[Opening DATA EXTRACT section]
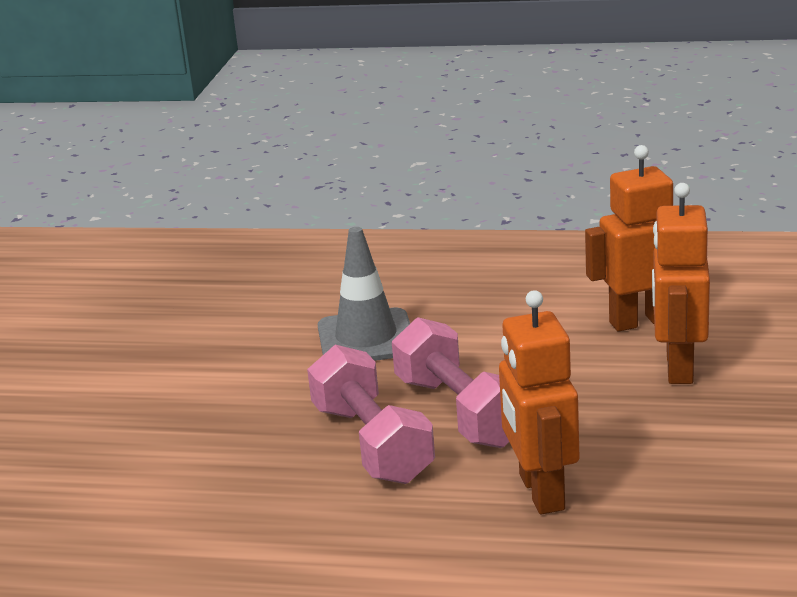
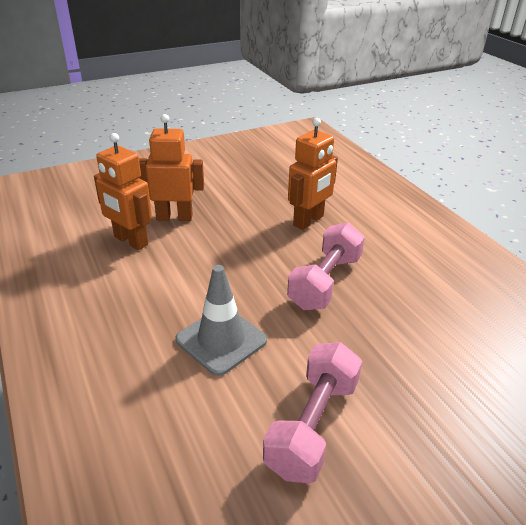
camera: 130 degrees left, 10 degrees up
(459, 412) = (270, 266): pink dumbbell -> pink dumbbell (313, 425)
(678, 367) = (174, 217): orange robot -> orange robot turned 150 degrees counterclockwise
[Closing DATA EXTRACT section]
Start at the first line and set down all of the data exactly, passing over the pictures.

■ **RESPONSE**:
camera: 130 degrees left, 10 degrees up
(459, 412) = (270, 266): pink dumbbell -> pink dumbbell (313, 425)
(678, 367) = (174, 217): orange robot -> orange robot turned 150 degrees counterclockwise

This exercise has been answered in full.